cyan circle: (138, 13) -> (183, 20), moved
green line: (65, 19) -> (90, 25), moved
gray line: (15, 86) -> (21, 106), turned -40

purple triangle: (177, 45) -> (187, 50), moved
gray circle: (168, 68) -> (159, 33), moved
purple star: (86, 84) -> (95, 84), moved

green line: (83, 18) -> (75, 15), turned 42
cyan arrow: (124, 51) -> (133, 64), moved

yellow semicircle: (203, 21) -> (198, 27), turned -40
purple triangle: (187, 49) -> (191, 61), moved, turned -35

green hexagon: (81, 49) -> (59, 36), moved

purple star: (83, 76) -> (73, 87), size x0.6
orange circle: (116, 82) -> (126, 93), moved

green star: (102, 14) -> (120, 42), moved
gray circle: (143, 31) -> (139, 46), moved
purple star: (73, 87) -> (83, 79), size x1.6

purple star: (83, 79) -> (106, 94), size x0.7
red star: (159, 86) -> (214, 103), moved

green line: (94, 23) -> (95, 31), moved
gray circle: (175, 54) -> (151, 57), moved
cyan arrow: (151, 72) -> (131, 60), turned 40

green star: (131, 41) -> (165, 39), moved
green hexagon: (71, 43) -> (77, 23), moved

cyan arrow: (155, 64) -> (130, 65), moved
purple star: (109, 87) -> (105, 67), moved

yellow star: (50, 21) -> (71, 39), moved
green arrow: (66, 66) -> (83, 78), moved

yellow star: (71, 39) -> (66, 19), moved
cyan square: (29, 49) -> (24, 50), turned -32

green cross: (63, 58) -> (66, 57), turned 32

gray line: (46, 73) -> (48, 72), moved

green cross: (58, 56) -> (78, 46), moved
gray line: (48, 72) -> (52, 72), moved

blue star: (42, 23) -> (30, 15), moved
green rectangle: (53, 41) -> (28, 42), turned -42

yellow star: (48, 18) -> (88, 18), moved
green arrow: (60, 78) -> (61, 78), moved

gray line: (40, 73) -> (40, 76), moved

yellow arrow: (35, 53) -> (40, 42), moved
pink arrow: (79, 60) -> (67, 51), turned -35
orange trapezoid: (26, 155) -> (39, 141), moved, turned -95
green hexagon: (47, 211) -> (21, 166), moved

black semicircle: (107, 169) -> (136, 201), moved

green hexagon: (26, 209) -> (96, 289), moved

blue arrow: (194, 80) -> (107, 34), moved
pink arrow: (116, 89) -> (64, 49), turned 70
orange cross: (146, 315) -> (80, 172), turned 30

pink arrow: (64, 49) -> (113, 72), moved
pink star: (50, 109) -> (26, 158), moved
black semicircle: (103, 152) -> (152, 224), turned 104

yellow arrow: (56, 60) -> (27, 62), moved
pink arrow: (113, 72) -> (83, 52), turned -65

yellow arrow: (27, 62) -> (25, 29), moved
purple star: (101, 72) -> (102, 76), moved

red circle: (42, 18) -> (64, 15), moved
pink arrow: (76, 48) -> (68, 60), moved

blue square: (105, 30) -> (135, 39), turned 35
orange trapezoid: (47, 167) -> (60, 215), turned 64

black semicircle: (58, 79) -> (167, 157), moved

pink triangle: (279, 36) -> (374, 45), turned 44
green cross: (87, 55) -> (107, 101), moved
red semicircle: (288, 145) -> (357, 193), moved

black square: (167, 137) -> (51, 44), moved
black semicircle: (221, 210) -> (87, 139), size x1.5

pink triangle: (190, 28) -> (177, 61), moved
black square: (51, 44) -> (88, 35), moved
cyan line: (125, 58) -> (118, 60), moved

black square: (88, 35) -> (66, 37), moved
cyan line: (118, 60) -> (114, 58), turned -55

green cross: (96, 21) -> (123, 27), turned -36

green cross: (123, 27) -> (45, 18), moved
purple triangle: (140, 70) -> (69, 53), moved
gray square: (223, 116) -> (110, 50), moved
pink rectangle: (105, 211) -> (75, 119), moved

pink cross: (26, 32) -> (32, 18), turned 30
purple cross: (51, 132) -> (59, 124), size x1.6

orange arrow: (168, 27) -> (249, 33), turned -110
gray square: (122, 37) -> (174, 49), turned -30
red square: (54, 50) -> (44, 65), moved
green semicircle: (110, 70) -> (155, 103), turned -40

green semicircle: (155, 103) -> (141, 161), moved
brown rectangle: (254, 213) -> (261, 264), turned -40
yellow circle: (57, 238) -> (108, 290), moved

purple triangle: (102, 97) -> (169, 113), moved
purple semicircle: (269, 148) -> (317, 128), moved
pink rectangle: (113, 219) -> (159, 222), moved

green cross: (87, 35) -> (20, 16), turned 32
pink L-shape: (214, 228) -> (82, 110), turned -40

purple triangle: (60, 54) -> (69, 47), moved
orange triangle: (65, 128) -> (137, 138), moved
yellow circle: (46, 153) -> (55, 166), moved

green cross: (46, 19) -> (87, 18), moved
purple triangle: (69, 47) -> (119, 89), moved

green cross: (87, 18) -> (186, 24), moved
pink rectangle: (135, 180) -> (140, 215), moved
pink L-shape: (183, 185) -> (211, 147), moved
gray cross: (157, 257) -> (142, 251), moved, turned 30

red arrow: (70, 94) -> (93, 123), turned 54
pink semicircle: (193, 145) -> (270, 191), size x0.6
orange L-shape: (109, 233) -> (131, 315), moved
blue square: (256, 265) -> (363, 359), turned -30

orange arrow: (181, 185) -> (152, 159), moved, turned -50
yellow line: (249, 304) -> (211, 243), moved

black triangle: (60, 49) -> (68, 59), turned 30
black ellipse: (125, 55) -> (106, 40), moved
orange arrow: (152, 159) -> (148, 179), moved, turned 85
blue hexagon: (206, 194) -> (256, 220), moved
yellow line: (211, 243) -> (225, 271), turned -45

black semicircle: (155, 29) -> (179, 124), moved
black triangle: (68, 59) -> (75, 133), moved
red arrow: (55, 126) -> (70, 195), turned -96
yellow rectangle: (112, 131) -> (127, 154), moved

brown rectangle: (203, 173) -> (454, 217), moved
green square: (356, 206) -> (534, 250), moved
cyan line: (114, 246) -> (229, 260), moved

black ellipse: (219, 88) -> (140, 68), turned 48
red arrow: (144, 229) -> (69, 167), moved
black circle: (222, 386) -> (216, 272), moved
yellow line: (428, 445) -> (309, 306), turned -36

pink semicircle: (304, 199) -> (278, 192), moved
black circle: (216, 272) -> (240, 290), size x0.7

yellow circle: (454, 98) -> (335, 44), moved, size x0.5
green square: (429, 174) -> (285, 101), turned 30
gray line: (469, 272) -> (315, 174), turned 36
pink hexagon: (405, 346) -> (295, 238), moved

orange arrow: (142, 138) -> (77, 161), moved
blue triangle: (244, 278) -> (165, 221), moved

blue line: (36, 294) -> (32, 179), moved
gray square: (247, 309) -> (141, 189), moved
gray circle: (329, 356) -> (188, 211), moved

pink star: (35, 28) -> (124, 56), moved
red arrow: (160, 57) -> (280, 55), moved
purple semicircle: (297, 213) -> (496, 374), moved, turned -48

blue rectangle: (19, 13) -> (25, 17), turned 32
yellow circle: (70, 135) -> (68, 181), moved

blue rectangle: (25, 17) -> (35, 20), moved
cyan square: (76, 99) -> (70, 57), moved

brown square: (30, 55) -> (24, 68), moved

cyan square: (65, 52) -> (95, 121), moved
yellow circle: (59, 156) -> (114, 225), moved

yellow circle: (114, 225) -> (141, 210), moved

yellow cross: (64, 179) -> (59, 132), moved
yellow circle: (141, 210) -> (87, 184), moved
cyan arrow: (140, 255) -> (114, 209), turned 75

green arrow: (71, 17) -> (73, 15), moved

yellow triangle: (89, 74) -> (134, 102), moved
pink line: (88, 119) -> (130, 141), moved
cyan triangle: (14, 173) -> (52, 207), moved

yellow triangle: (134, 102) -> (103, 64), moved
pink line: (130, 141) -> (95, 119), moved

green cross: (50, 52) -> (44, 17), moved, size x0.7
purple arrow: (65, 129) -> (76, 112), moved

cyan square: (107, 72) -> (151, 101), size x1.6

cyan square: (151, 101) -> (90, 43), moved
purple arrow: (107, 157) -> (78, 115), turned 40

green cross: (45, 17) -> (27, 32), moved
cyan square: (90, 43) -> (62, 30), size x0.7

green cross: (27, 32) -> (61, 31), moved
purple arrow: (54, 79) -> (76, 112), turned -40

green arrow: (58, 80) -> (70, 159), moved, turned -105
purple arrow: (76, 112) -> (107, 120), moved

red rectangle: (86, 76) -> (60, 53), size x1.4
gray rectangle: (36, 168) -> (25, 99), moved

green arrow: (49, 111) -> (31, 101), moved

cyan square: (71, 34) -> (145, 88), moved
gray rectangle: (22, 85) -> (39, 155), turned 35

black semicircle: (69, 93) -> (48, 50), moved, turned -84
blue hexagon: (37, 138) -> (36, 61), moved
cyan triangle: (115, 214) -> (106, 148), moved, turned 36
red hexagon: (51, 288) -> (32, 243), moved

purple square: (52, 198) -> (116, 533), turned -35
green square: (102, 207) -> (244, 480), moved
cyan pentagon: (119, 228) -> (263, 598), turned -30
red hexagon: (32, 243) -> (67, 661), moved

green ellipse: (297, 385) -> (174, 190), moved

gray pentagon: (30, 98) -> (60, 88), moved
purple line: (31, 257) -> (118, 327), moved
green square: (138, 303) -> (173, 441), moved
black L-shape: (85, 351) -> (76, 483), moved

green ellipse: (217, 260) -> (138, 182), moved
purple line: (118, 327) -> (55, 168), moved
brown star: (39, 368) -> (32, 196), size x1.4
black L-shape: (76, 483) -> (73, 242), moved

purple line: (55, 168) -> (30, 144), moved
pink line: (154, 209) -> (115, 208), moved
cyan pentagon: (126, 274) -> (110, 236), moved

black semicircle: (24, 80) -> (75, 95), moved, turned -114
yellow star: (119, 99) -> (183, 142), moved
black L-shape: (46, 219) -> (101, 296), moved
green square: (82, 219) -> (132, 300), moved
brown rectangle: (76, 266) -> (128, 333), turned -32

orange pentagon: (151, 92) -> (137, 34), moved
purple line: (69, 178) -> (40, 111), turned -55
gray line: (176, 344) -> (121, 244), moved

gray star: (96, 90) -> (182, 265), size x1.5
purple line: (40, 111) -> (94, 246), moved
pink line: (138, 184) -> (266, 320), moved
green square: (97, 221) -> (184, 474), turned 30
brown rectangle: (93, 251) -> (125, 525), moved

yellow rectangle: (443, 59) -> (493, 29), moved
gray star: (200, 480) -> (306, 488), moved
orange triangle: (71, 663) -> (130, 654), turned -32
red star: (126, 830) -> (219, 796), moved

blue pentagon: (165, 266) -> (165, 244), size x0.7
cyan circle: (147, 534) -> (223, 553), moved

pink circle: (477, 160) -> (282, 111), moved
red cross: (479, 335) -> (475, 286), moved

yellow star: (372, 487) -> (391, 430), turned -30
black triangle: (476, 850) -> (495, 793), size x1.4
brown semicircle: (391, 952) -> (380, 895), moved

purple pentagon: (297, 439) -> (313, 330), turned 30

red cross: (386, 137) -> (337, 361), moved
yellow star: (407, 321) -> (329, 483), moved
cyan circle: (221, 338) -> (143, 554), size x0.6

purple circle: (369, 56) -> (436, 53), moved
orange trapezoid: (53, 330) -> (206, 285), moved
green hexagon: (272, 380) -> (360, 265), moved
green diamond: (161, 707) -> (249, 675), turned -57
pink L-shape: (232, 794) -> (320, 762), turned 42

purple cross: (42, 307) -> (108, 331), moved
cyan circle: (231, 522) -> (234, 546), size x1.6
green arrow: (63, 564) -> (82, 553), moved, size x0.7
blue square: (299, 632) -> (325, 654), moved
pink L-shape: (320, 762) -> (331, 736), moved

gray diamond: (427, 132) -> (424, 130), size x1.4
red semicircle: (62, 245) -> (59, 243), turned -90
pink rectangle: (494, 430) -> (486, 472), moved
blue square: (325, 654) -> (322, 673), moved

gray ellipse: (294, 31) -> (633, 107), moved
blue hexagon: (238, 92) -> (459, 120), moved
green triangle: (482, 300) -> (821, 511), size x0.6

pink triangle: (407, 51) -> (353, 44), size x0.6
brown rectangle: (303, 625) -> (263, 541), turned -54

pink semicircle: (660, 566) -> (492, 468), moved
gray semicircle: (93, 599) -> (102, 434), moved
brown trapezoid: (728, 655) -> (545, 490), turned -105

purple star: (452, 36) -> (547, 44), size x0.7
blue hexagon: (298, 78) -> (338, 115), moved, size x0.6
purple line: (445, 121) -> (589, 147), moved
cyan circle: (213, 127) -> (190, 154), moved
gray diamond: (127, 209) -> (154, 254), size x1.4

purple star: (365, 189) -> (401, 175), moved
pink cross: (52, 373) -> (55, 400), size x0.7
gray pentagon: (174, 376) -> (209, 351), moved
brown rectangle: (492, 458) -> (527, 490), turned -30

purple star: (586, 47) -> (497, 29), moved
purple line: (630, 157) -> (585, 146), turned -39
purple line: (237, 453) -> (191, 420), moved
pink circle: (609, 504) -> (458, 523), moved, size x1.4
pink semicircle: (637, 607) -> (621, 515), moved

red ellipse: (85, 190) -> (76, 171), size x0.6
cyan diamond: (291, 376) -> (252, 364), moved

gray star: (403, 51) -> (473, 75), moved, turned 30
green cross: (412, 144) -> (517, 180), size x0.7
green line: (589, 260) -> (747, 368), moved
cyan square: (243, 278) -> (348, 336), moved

────

_Description of the task_: Check each line in the data for the word "trapezoid", then report only how many lines contain it.

_Exercise solution_: 4